* JOB *
Give back, word for word, the lines in the listing below from the one holding "camera: 20 degrees right, 20 degrees up" down to the one holding "(772, 332) = (659, 598): none -> black brush", both ends included.

* STORED DATA *
=== Section Start ===

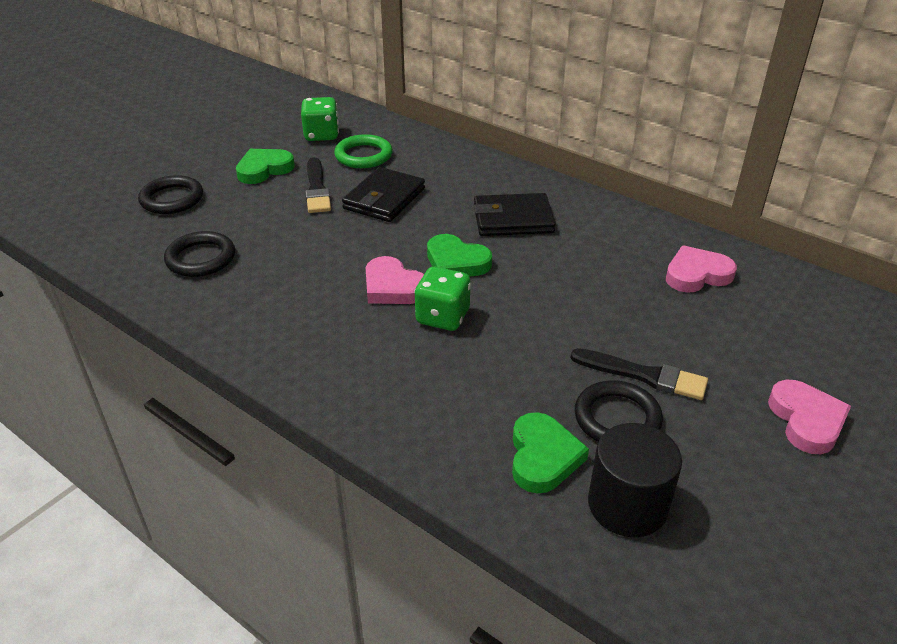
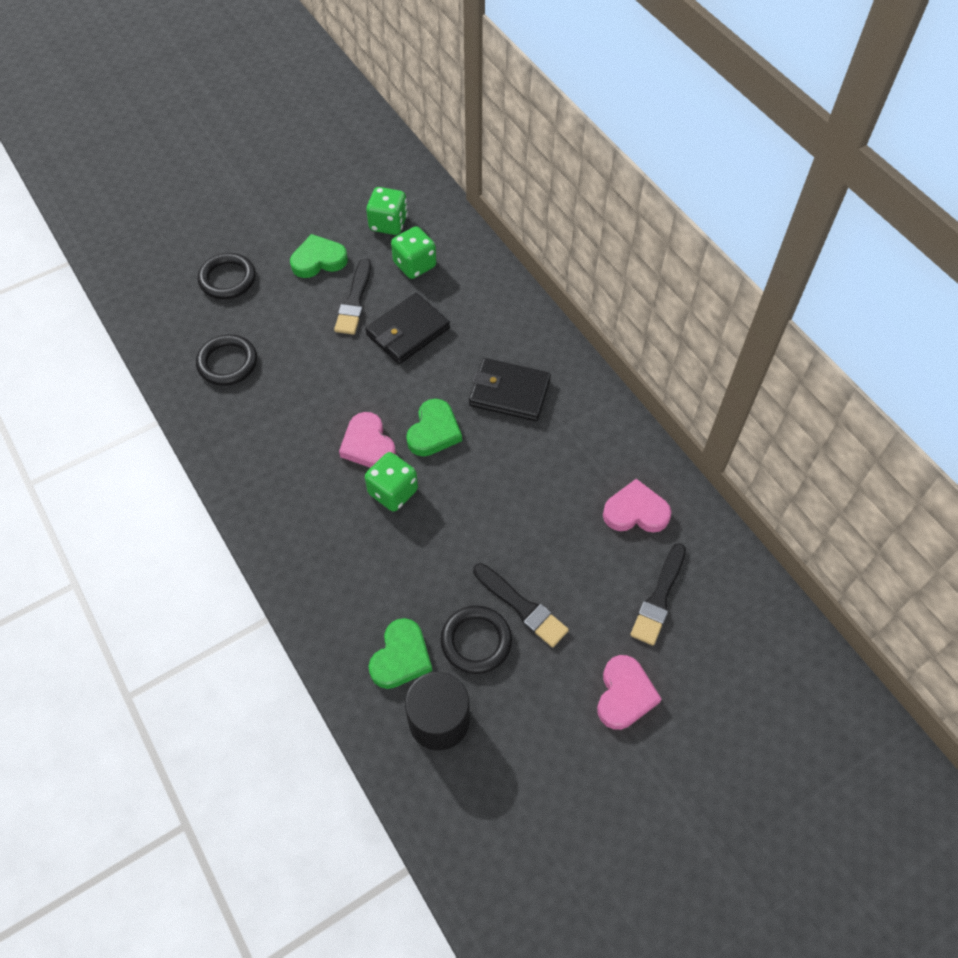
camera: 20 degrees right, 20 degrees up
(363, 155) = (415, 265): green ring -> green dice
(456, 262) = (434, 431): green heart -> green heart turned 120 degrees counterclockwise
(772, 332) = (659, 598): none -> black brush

=== Section End ===
=== Section Start ===

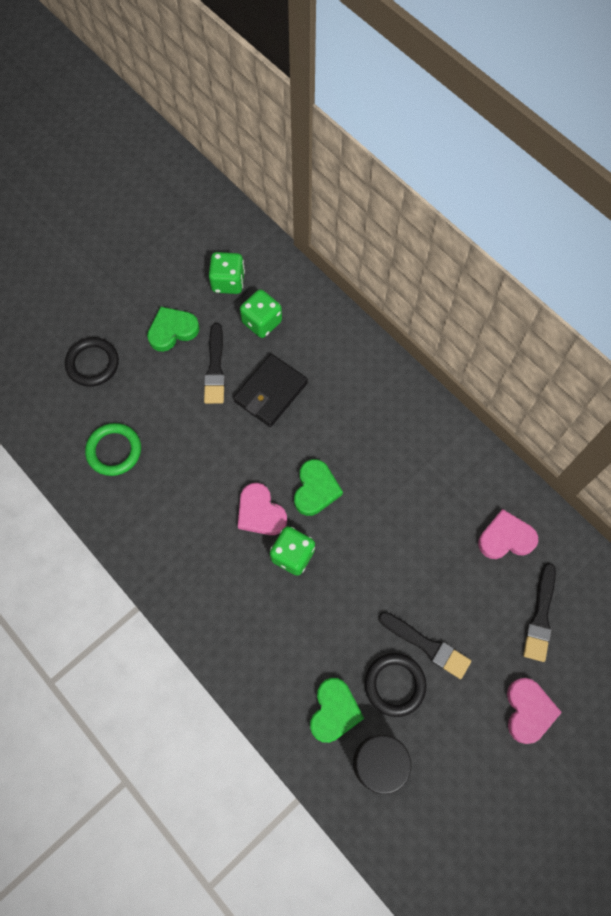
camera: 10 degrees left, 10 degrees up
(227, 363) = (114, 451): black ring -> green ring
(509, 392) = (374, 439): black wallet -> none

=== Section End ===

* EXERCISE RESPONSE *
camera: 20 degrees right, 20 degrees up
(363, 155) = (415, 265): green ring -> green dice
(456, 262) = (434, 431): green heart -> green heart turned 120 degrees counterclockwise
(772, 332) = (659, 598): none -> black brush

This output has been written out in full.